(Scene images with change listings)
- - - - -
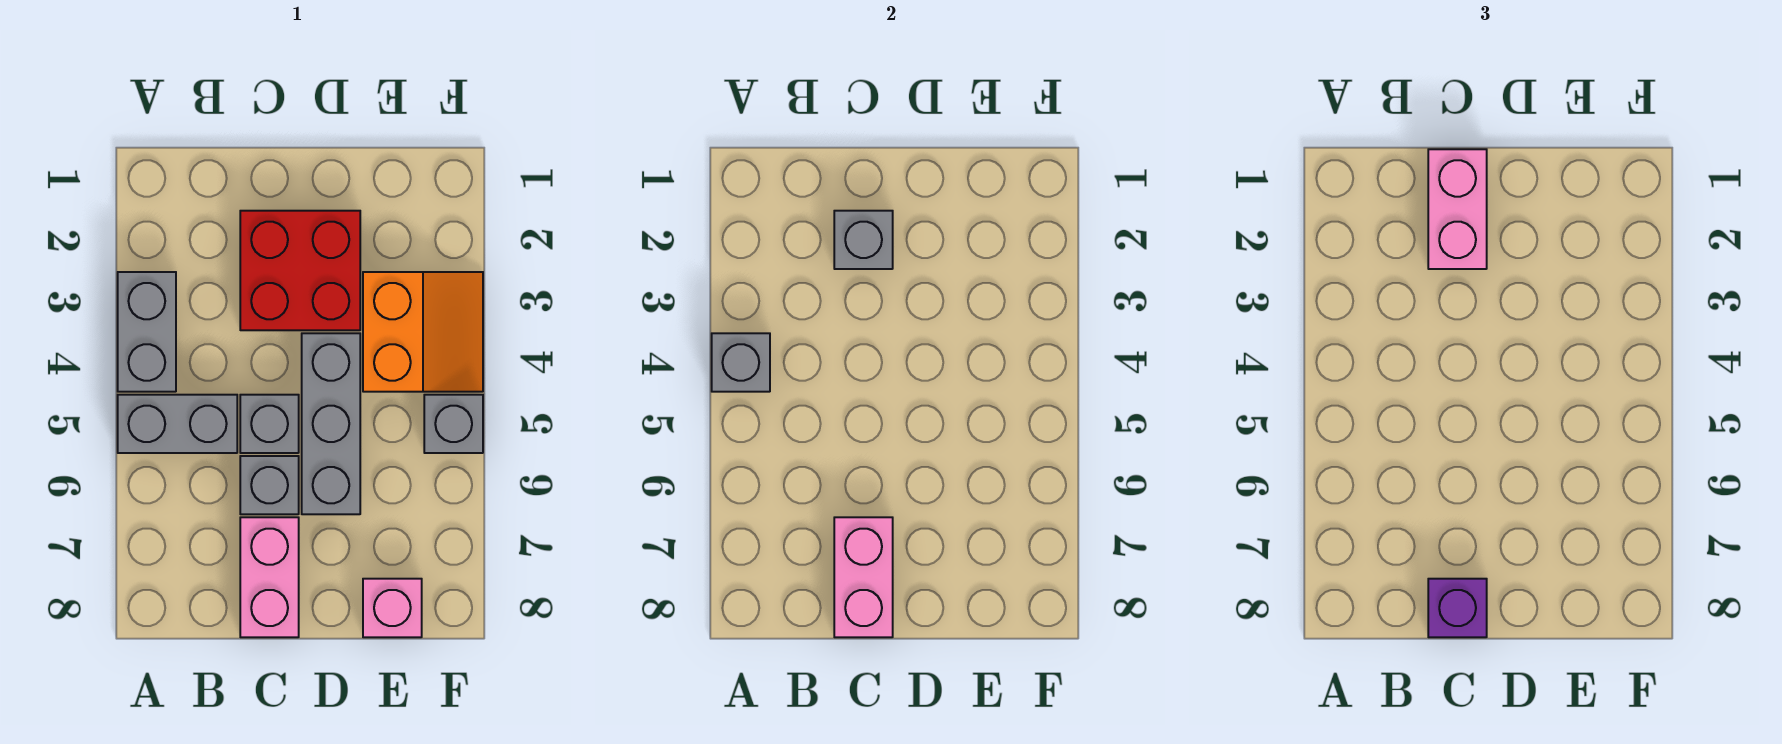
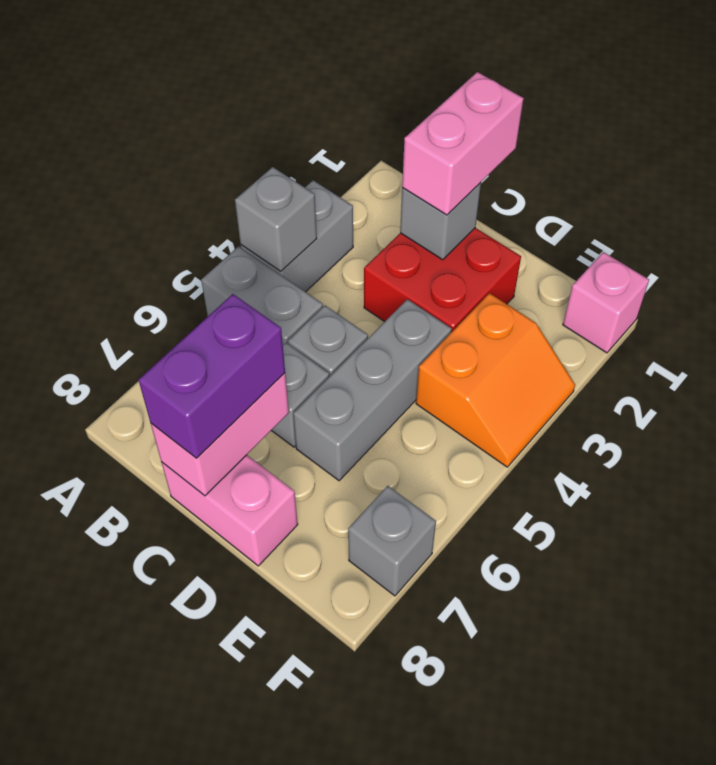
pink brick C7:C8 level 1 -> pink brick C8:D8 level 1
purple brick C8 level 3 -> purple brick C7:C8 level 3
pink brick E8 level 1 -> pink brick F1 level 1
grey brick F5 level 1 -> grey brick F7 level 1

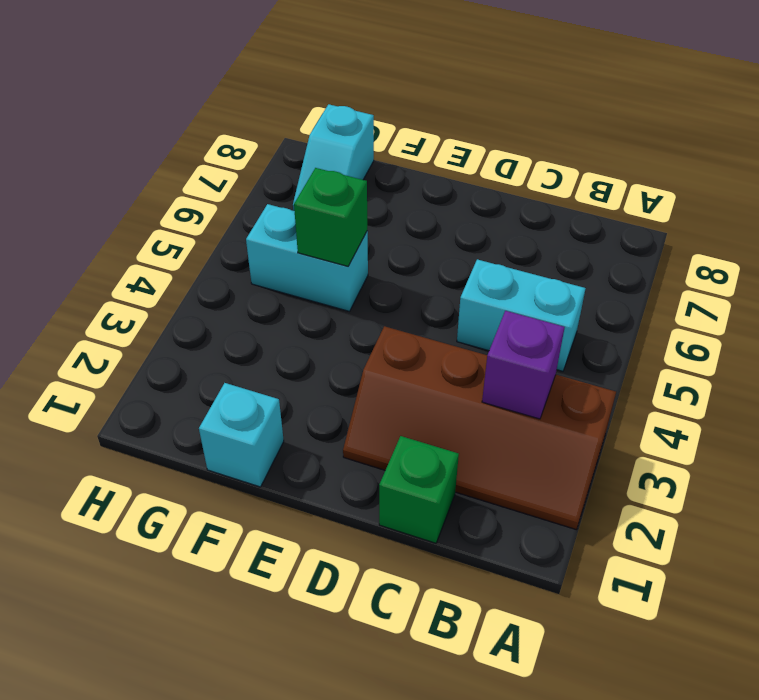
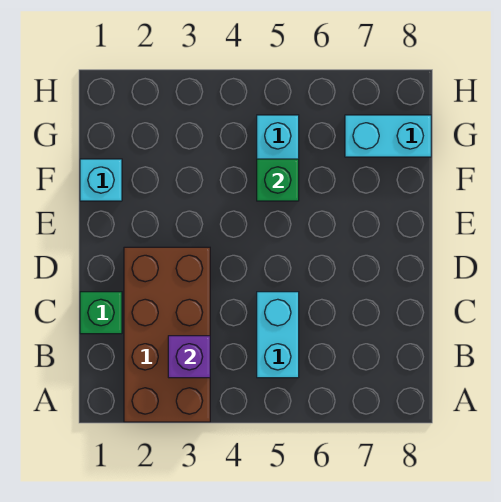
brown slope A2:D3 level 1 top 3 -> brown brick A2:D3 level 1
cyan slope G7:G8 level 1 top 8 -> cyan brick G7:G8 level 1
- - - - -
▸ What to do:
I'd like the data above duplicated exactly, with no pictures included.

▸ Answer section:
pink brick C7:C8 level 1 -> pink brick C8:D8 level 1
purple brick C8 level 3 -> purple brick C7:C8 level 3
pink brick E8 level 1 -> pink brick F1 level 1
grey brick F5 level 1 -> grey brick F7 level 1

brown slope A2:D3 level 1 top 3 -> brown brick A2:D3 level 1
cyan slope G7:G8 level 1 top 8 -> cyan brick G7:G8 level 1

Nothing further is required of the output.